◆ Dataset records
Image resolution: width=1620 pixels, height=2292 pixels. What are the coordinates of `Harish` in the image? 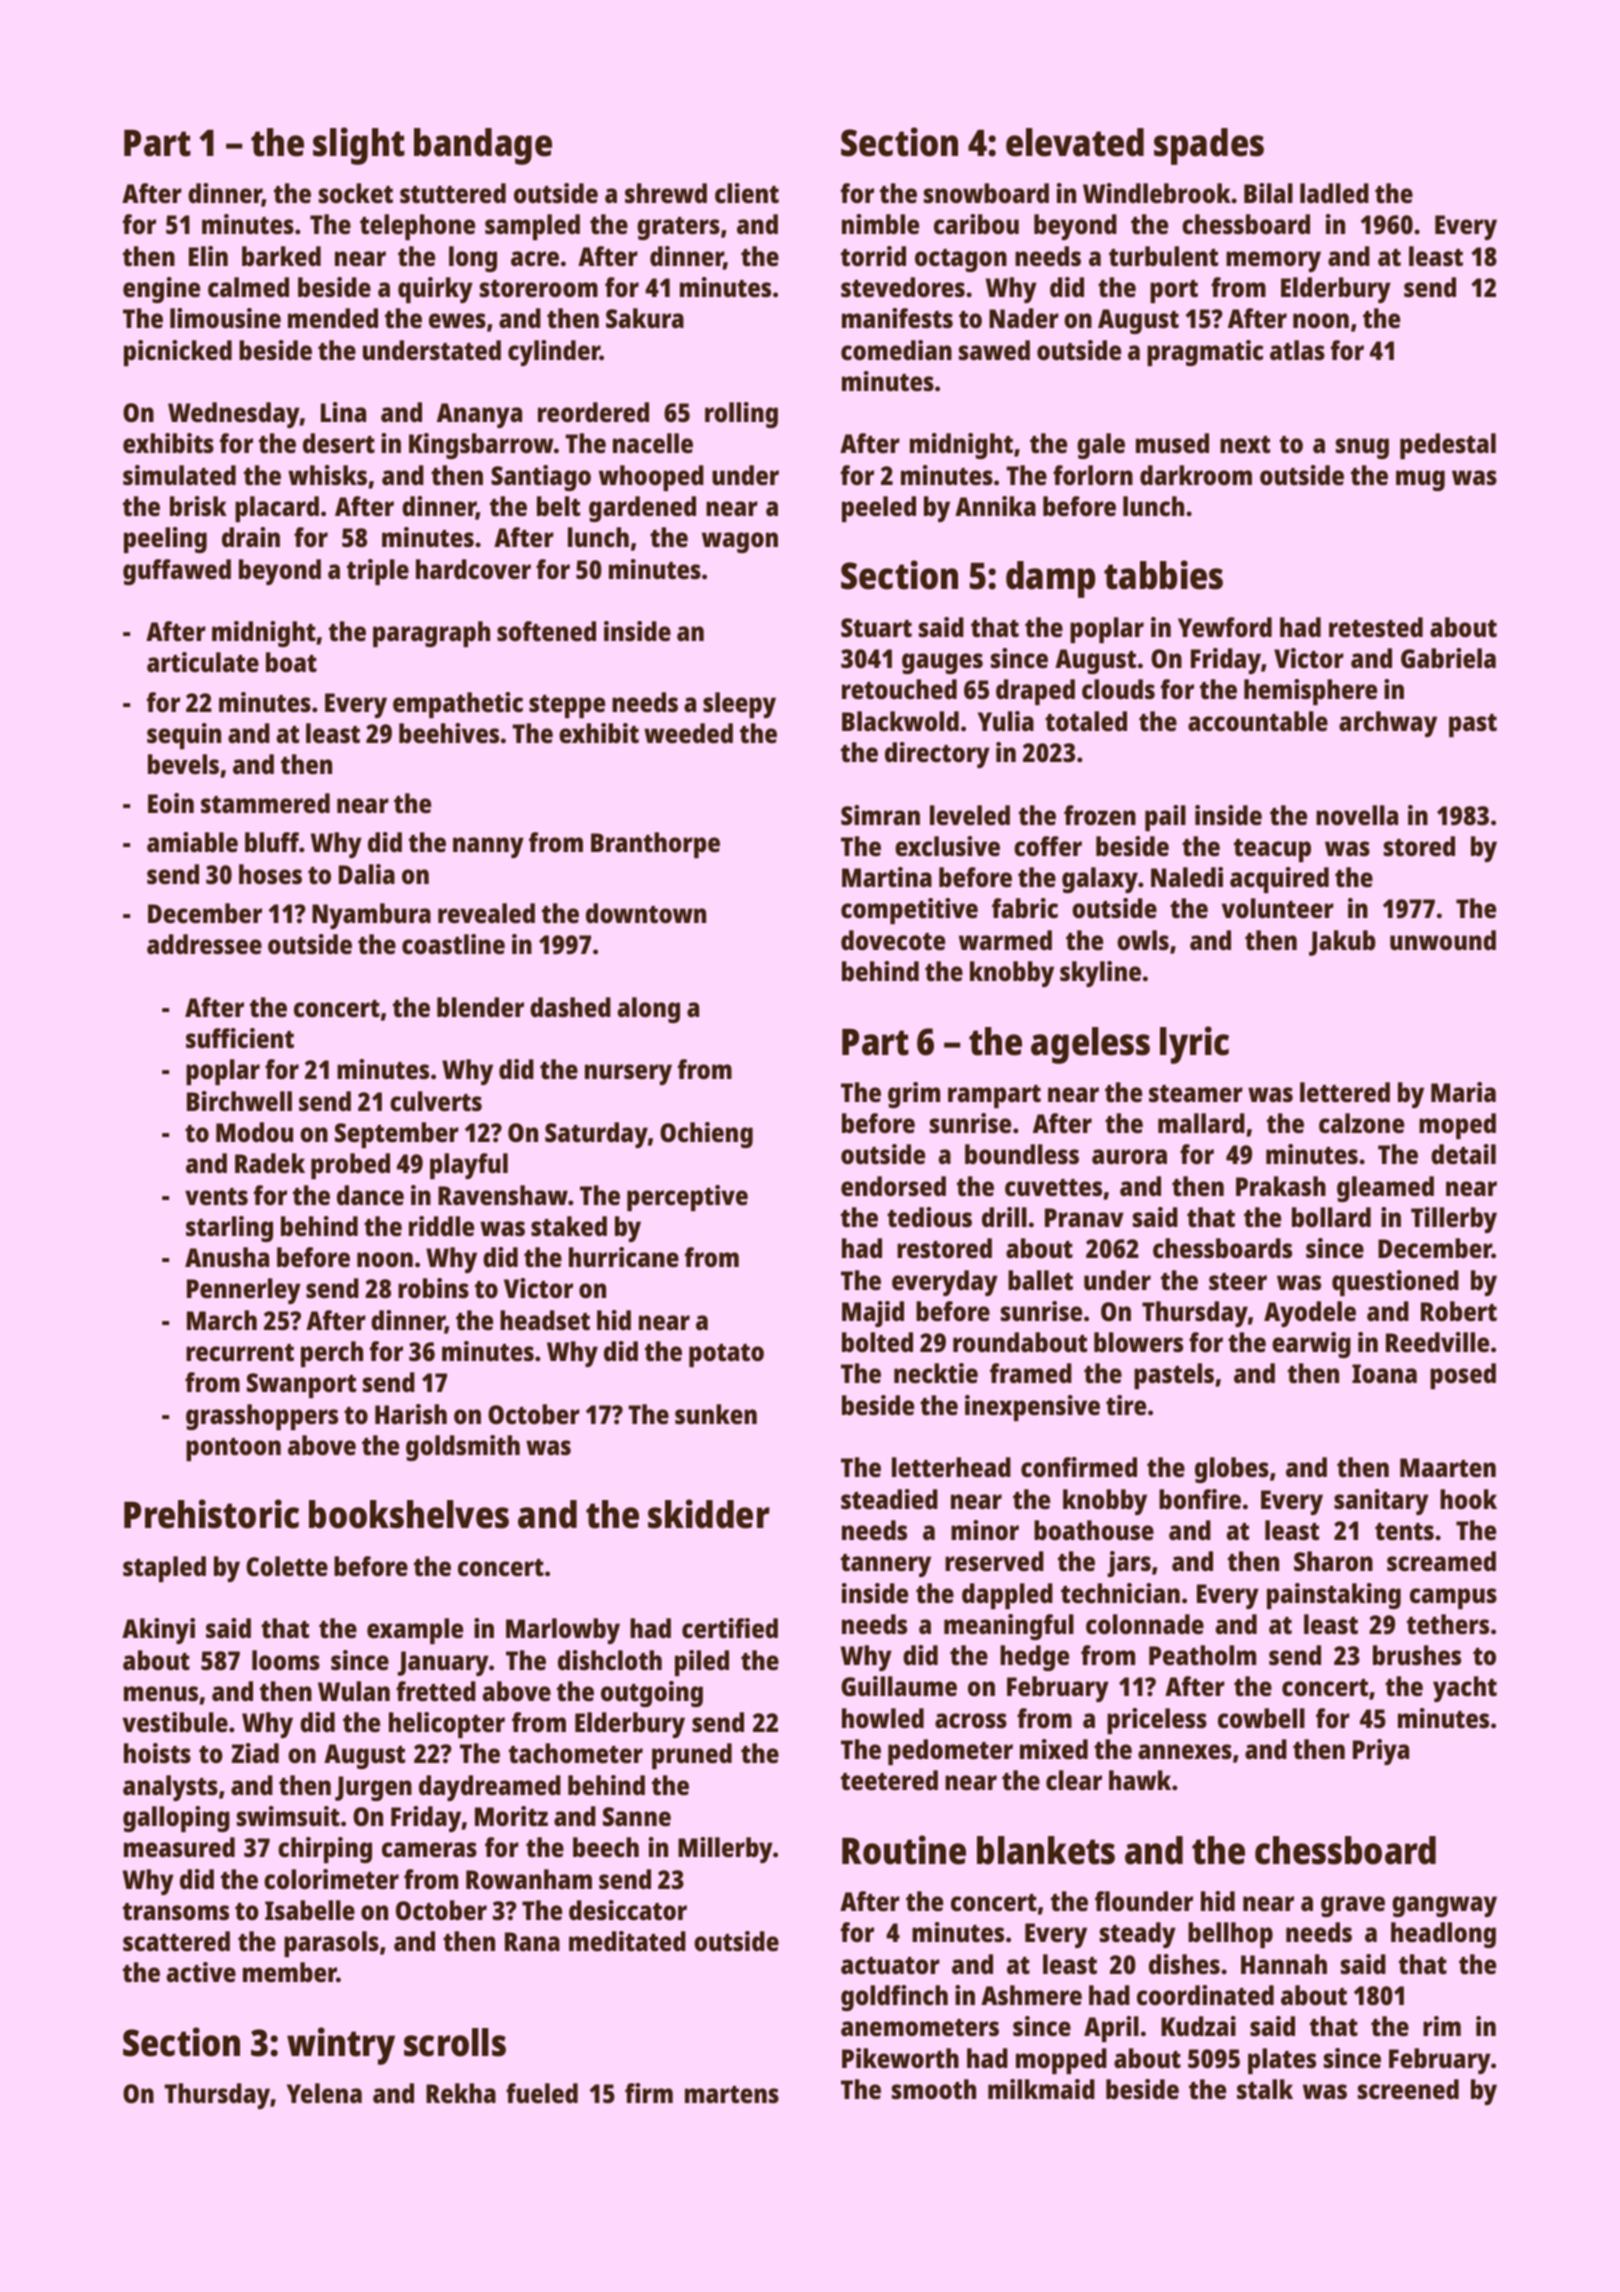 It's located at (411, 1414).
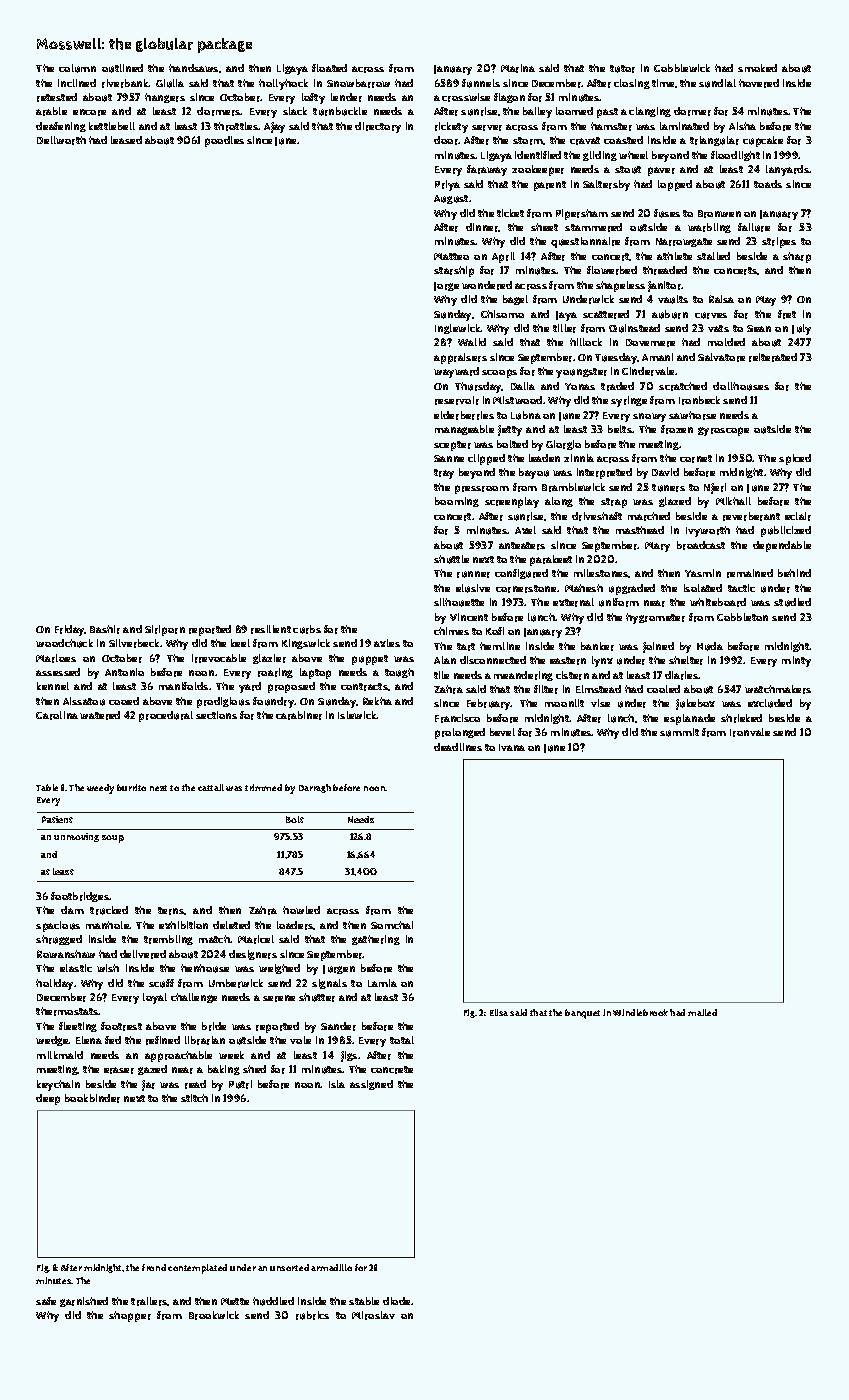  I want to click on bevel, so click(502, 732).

* * *

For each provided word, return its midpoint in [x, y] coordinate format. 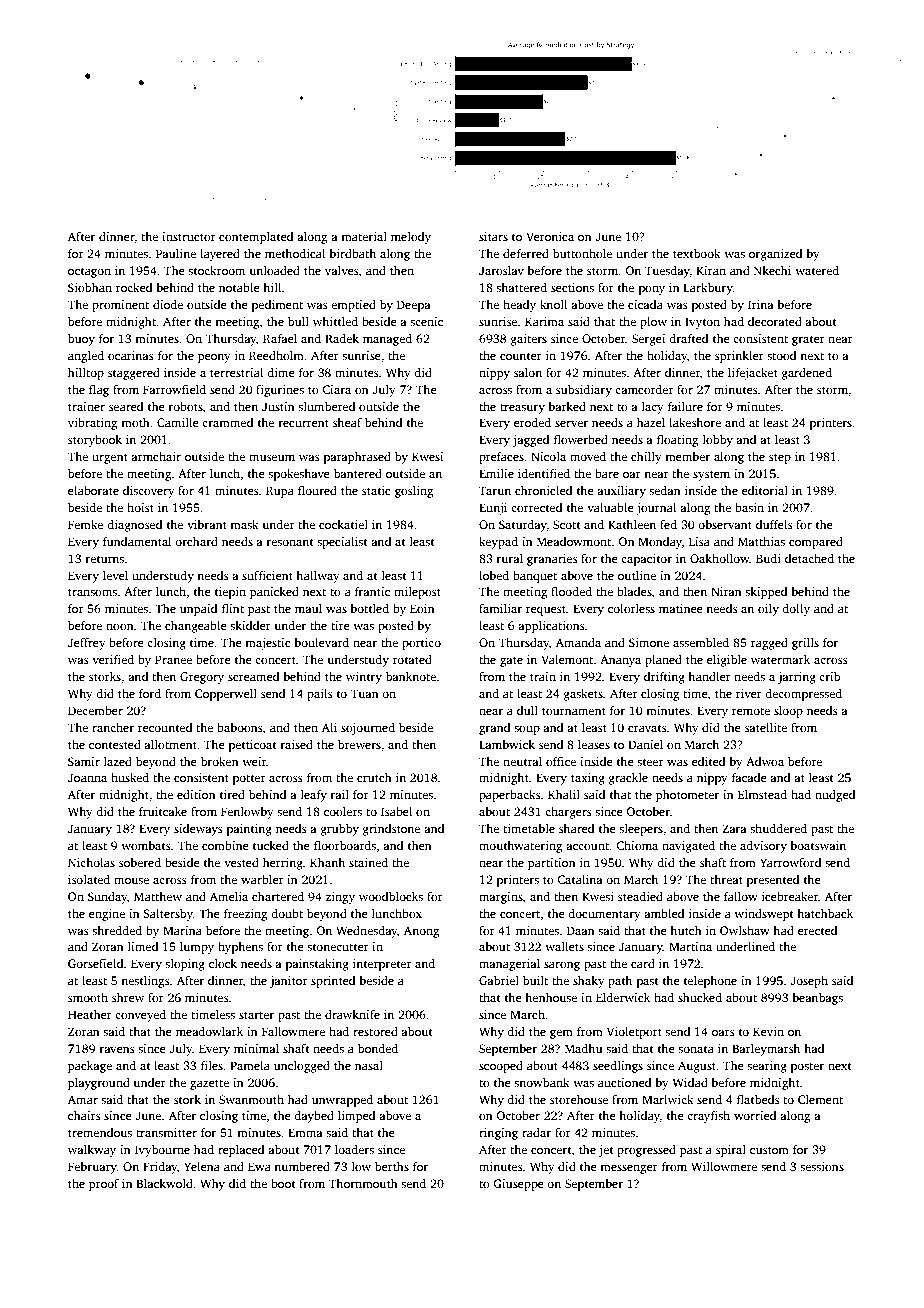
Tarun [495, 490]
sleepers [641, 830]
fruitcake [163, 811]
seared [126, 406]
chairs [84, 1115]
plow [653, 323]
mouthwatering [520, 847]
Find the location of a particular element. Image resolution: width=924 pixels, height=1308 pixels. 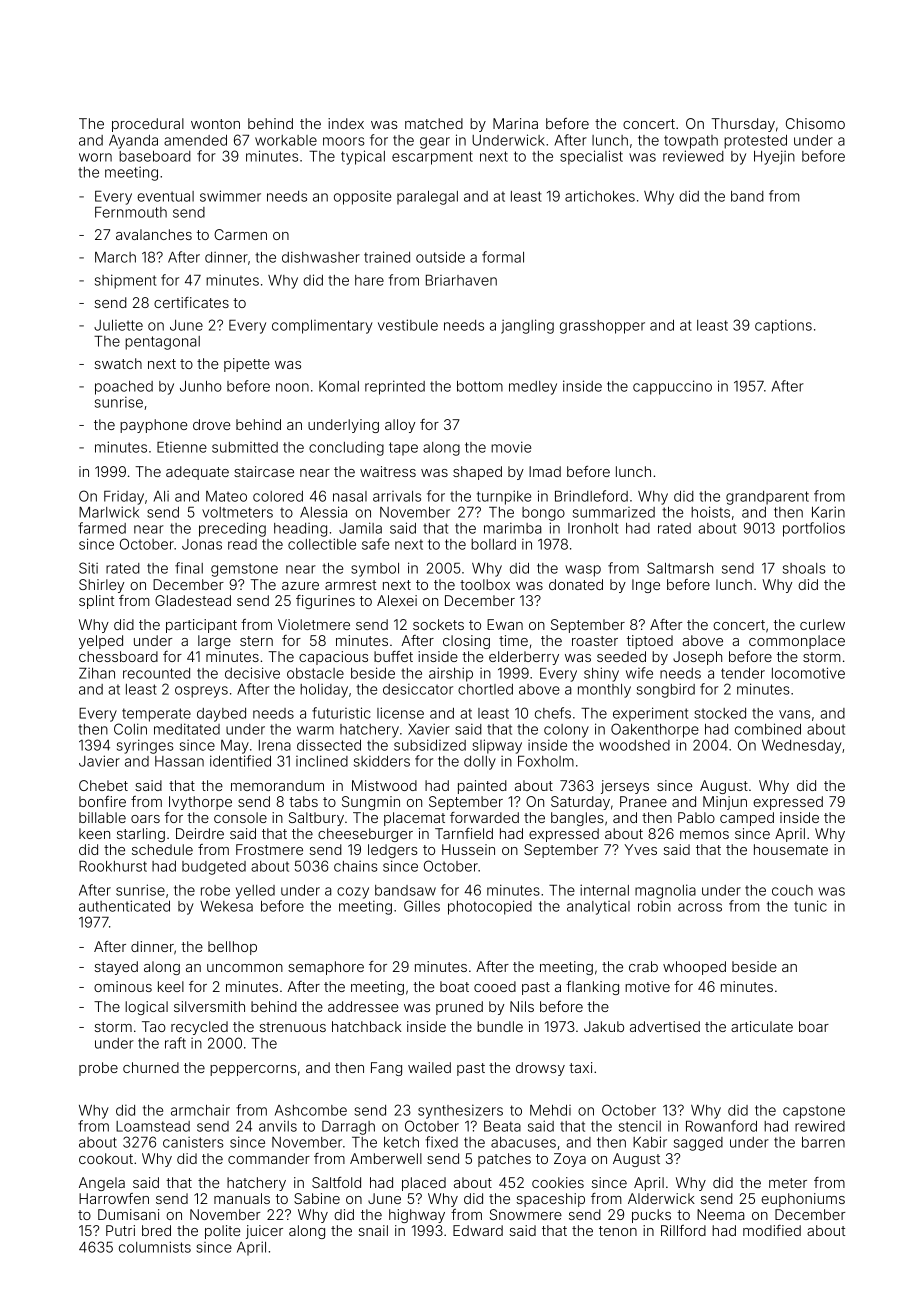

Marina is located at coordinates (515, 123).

...

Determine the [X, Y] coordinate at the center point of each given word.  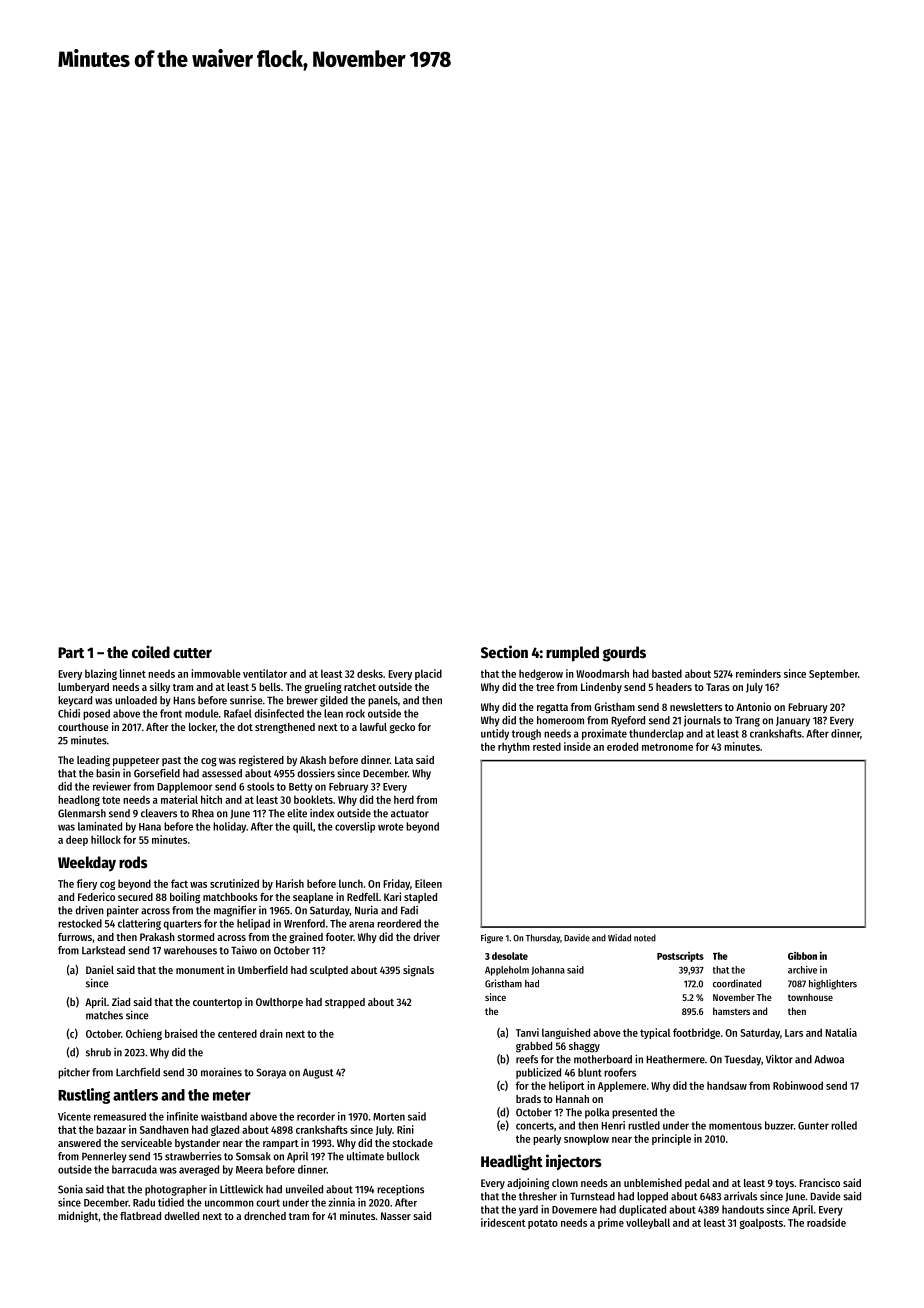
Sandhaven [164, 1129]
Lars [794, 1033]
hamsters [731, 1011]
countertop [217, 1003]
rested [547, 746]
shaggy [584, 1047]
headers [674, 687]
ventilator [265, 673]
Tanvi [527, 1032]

◆ Problem to work on
Please output the records as a Markdown table with the columns Row and Line, one row per line, beginning at the line that contains "seared [126, 406]" and stopping after the line that contains "Marina is located at coordinates (515, 123).". Omit blank lines and leave the pictures out.

◆ Response
| Row | Line |
|---|---|
| 1 | seared [126, 406] |
| 2 | chairs [84, 1115] |
| 3 | plow [653, 323] |
| 4 | mouthwatering [520, 847] |
| 5 | Find the location of a particular element. Image resolution: width=924 pixels, height=1308 pixels.  |
| 6 | Marina is located at coordinates (515, 123). |